Could you reproduce the lines below from the one with "camera: 80 degrees right, 5 degrees down" through the one with "- new: fromage/blanc [344, 234, 380, 281]"? Keep both ends and add nothing.

Image sets with object changes:
☆ ☆ ☆ ☆

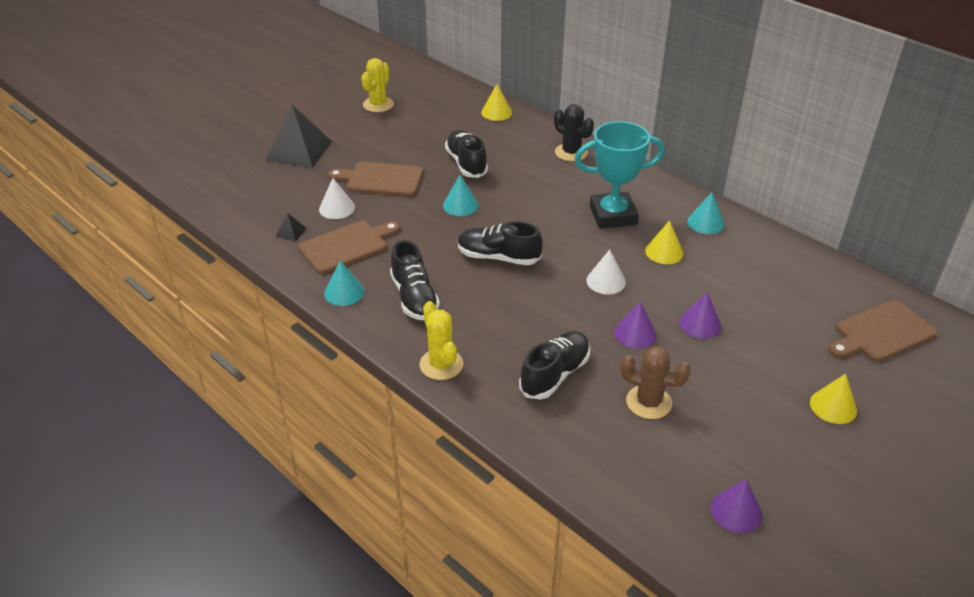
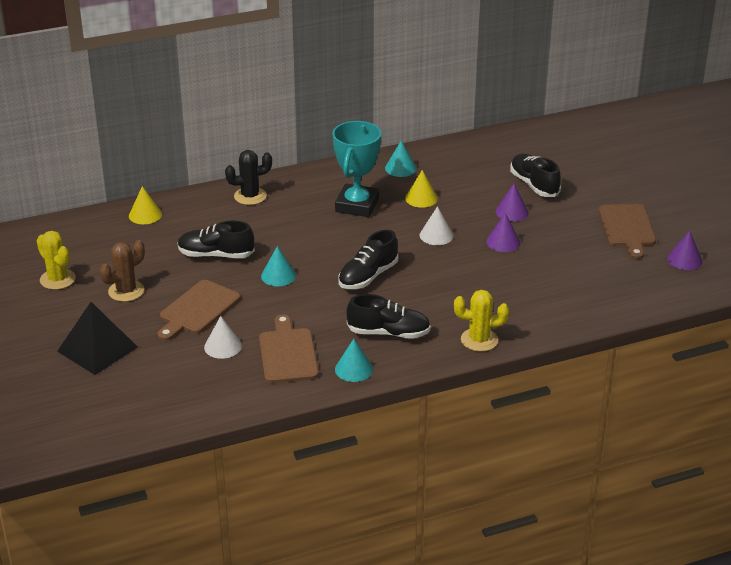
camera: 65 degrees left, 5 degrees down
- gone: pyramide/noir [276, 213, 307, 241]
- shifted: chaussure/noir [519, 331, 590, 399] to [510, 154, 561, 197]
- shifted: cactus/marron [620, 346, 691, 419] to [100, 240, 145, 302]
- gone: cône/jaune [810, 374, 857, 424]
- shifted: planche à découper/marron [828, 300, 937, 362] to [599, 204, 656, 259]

☆ ☆ ☆ ☆

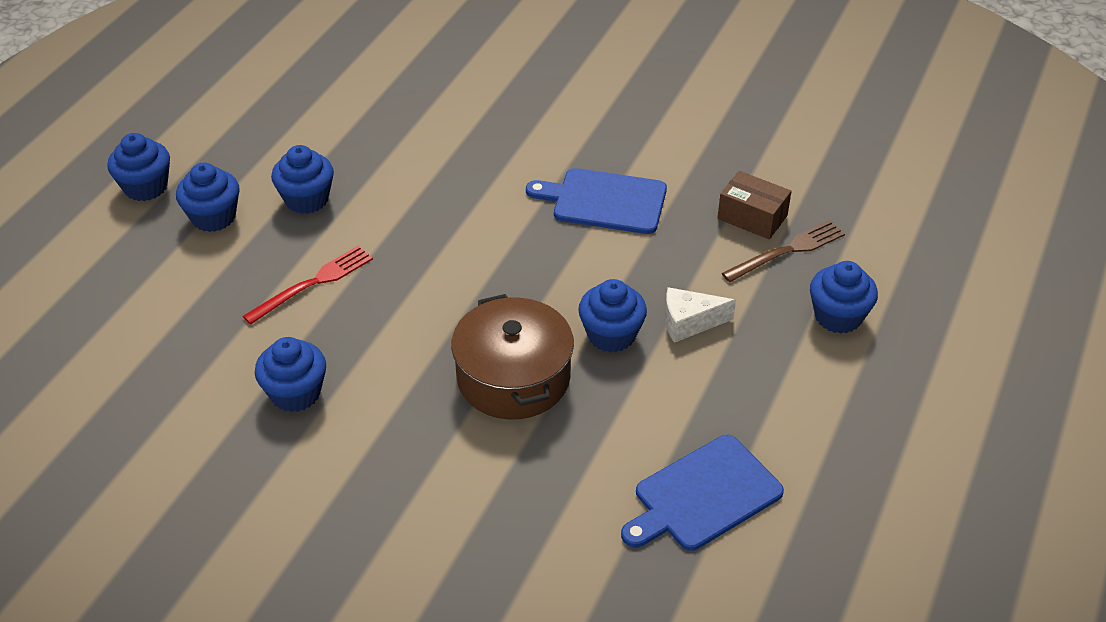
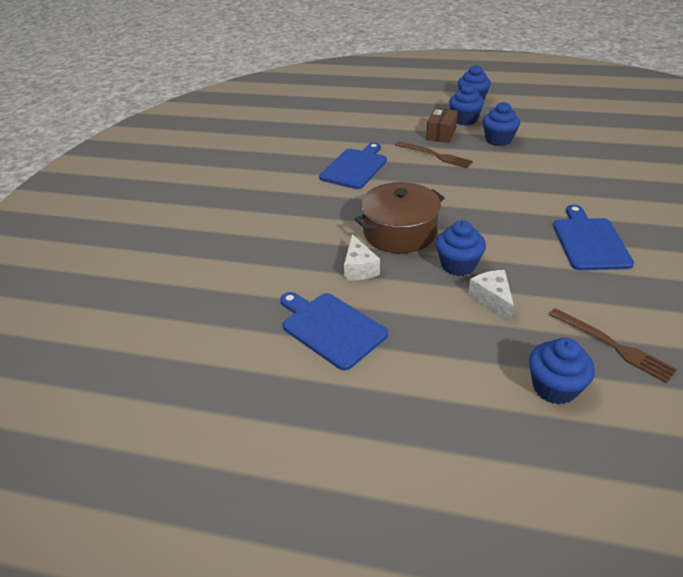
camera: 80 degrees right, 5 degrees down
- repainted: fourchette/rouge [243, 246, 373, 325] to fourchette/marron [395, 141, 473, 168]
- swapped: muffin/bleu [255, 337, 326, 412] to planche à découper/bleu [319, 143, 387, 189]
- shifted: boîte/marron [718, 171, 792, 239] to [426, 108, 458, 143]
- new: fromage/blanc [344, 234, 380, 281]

☆ ☆ ☆ ☆

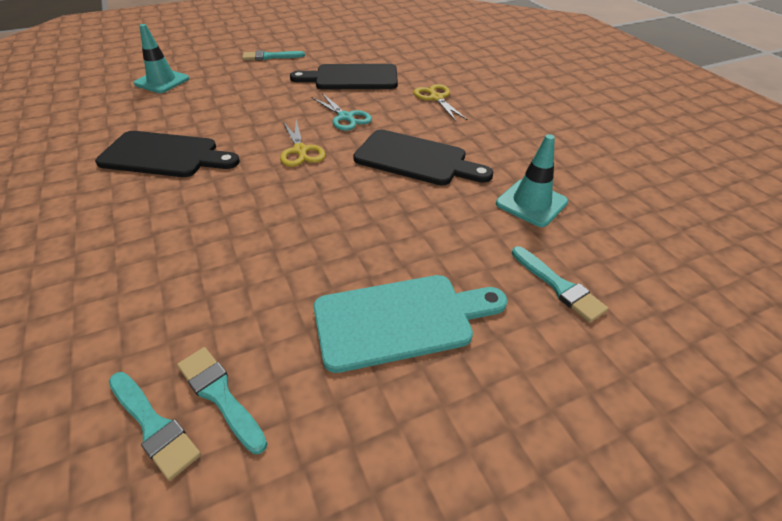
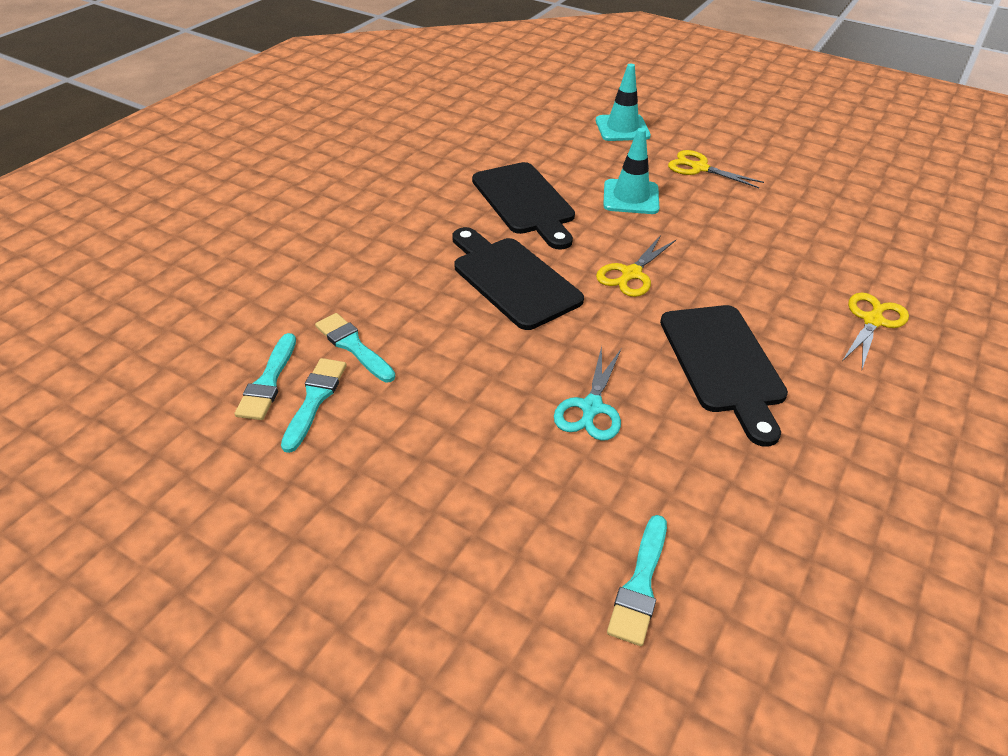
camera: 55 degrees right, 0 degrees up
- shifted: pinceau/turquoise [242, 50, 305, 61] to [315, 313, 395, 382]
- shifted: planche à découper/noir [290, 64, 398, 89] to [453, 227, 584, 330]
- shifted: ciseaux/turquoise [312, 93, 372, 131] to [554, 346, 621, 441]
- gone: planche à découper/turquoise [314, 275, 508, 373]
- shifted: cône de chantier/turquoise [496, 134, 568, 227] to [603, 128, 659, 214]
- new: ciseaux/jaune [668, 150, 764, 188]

☆ ☆ ☆ ☆

_Solution to this problem_
camera: 80 degrees right, 5 degrees down
- repainted: fourchette/rouge [243, 246, 373, 325] to fourchette/marron [395, 141, 473, 168]
- swapped: muffin/bleu [255, 337, 326, 412] to planche à découper/bleu [319, 143, 387, 189]
- shifted: boîte/marron [718, 171, 792, 239] to [426, 108, 458, 143]
- new: fromage/blanc [344, 234, 380, 281]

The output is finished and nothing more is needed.